MATERIAL FOR THIS TASK.
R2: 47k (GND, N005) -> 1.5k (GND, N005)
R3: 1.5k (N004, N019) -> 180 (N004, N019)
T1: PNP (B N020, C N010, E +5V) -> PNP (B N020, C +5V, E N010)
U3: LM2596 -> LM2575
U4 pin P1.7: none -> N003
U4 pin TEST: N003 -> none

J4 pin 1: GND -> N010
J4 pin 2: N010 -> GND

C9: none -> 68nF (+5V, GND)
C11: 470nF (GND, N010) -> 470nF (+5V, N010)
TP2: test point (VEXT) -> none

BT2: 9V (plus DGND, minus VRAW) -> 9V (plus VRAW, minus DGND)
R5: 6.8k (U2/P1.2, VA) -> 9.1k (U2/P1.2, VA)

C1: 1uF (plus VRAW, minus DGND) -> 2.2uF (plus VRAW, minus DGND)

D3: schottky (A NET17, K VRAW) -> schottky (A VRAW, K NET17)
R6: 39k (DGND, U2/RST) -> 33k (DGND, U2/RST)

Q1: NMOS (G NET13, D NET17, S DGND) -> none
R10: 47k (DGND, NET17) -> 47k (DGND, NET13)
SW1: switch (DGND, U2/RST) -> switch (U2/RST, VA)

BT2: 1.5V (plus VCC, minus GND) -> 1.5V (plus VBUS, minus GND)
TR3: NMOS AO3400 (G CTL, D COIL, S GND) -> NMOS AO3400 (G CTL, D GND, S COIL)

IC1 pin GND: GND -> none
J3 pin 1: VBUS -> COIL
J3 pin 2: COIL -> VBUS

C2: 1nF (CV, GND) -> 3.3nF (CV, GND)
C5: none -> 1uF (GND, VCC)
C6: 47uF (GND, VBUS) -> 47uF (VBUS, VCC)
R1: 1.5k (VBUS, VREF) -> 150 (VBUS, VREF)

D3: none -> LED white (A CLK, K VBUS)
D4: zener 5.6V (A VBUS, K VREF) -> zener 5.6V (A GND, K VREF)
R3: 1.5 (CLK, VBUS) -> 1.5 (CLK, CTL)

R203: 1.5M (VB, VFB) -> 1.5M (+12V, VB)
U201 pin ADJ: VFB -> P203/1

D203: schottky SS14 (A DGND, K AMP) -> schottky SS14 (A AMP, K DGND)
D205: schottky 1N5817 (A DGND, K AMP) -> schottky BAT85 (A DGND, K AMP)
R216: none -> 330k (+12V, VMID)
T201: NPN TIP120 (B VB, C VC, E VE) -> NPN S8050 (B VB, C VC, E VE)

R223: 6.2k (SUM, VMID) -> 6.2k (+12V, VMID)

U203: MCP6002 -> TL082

AIM OF THE TASK. Starting at the line that contains "TR3: NMOS AO3400" and stopping after the line that contains "R1: 1.5k (VBUS, VREF) -> 150 (VBUS, VREF)", write out every line exactly as it appears above, and no other line.

WRITTEN RESPONSE.
TR3: NMOS AO3400 (G CTL, D COIL, S GND) -> NMOS AO3400 (G CTL, D GND, S COIL)

IC1 pin GND: GND -> none
J3 pin 1: VBUS -> COIL
J3 pin 2: COIL -> VBUS

C2: 1nF (CV, GND) -> 3.3nF (CV, GND)
C5: none -> 1uF (GND, VCC)
C6: 47uF (GND, VBUS) -> 47uF (VBUS, VCC)
R1: 1.5k (VBUS, VREF) -> 150 (VBUS, VREF)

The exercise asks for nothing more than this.